Return only the line containing "blue rolling pin: 5 -> 2" and each line after it, exactly as written, through the end of the records.

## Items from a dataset
::::

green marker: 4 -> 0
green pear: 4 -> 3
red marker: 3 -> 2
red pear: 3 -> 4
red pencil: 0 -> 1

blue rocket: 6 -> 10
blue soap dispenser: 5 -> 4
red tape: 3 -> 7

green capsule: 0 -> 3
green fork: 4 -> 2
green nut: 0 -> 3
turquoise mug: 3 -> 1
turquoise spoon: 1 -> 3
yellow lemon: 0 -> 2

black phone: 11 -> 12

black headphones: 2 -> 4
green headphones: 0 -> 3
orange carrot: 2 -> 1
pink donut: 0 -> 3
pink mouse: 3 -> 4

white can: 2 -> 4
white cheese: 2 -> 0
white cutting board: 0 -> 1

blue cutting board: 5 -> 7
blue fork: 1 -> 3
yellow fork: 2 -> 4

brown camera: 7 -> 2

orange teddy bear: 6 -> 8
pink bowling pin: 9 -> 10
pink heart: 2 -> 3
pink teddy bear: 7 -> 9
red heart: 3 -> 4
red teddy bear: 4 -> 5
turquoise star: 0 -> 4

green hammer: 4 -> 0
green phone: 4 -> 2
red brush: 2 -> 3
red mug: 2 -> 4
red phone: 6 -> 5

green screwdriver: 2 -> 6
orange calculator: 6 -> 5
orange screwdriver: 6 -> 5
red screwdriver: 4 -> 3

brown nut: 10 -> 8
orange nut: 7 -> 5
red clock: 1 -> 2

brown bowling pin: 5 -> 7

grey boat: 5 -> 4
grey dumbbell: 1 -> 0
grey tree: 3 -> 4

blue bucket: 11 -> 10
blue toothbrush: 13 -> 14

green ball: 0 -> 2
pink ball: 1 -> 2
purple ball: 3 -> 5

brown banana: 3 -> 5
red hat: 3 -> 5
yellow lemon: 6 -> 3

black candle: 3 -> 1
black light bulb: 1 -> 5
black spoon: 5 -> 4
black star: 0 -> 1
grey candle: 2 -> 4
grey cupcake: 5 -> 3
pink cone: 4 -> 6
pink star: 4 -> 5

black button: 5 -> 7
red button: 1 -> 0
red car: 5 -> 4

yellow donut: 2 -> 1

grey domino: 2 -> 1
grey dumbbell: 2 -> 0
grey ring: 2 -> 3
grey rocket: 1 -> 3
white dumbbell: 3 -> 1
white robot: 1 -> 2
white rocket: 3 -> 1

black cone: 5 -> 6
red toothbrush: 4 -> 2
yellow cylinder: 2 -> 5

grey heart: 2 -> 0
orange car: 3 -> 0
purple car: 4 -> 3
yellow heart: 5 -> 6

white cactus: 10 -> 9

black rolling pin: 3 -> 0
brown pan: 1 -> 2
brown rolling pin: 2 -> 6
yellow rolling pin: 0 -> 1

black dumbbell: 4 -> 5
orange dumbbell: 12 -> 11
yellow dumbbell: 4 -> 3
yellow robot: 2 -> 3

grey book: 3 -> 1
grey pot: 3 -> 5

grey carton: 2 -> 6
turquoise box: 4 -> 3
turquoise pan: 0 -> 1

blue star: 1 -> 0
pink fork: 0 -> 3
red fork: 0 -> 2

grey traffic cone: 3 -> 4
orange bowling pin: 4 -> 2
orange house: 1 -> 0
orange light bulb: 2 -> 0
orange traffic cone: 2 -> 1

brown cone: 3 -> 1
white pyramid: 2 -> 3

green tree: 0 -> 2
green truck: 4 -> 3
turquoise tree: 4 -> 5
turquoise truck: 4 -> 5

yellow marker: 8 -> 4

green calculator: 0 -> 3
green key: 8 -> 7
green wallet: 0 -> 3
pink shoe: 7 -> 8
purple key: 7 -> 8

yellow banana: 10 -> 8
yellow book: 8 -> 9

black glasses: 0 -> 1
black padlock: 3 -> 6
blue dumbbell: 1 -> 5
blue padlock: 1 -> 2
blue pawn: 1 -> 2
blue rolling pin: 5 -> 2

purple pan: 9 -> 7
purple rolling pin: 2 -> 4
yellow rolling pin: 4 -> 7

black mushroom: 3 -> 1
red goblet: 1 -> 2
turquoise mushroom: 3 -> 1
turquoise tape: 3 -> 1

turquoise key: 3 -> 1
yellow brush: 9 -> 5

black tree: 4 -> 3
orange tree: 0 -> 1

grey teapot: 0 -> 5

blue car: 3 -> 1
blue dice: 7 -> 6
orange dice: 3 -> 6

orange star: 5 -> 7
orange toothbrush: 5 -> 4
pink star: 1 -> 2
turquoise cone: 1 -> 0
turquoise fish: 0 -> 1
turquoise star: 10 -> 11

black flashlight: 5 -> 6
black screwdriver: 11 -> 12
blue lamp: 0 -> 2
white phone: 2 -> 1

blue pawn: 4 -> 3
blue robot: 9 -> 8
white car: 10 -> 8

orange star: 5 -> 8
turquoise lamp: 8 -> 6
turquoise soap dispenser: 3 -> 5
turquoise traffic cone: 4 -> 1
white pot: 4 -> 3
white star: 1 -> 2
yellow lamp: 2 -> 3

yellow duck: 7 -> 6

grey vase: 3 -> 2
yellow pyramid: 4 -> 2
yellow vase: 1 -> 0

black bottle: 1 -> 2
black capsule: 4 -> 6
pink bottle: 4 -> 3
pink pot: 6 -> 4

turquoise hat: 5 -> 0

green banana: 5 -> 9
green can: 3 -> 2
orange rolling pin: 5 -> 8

::::

## Solution to this problem
blue rolling pin: 5 -> 2

purple pan: 9 -> 7
purple rolling pin: 2 -> 4
yellow rolling pin: 4 -> 7

black mushroom: 3 -> 1
red goblet: 1 -> 2
turquoise mushroom: 3 -> 1
turquoise tape: 3 -> 1

turquoise key: 3 -> 1
yellow brush: 9 -> 5

black tree: 4 -> 3
orange tree: 0 -> 1

grey teapot: 0 -> 5

blue car: 3 -> 1
blue dice: 7 -> 6
orange dice: 3 -> 6

orange star: 5 -> 7
orange toothbrush: 5 -> 4
pink star: 1 -> 2
turquoise cone: 1 -> 0
turquoise fish: 0 -> 1
turquoise star: 10 -> 11

black flashlight: 5 -> 6
black screwdriver: 11 -> 12
blue lamp: 0 -> 2
white phone: 2 -> 1

blue pawn: 4 -> 3
blue robot: 9 -> 8
white car: 10 -> 8

orange star: 5 -> 8
turquoise lamp: 8 -> 6
turquoise soap dispenser: 3 -> 5
turquoise traffic cone: 4 -> 1
white pot: 4 -> 3
white star: 1 -> 2
yellow lamp: 2 -> 3

yellow duck: 7 -> 6

grey vase: 3 -> 2
yellow pyramid: 4 -> 2
yellow vase: 1 -> 0

black bottle: 1 -> 2
black capsule: 4 -> 6
pink bottle: 4 -> 3
pink pot: 6 -> 4

turquoise hat: 5 -> 0

green banana: 5 -> 9
green can: 3 -> 2
orange rolling pin: 5 -> 8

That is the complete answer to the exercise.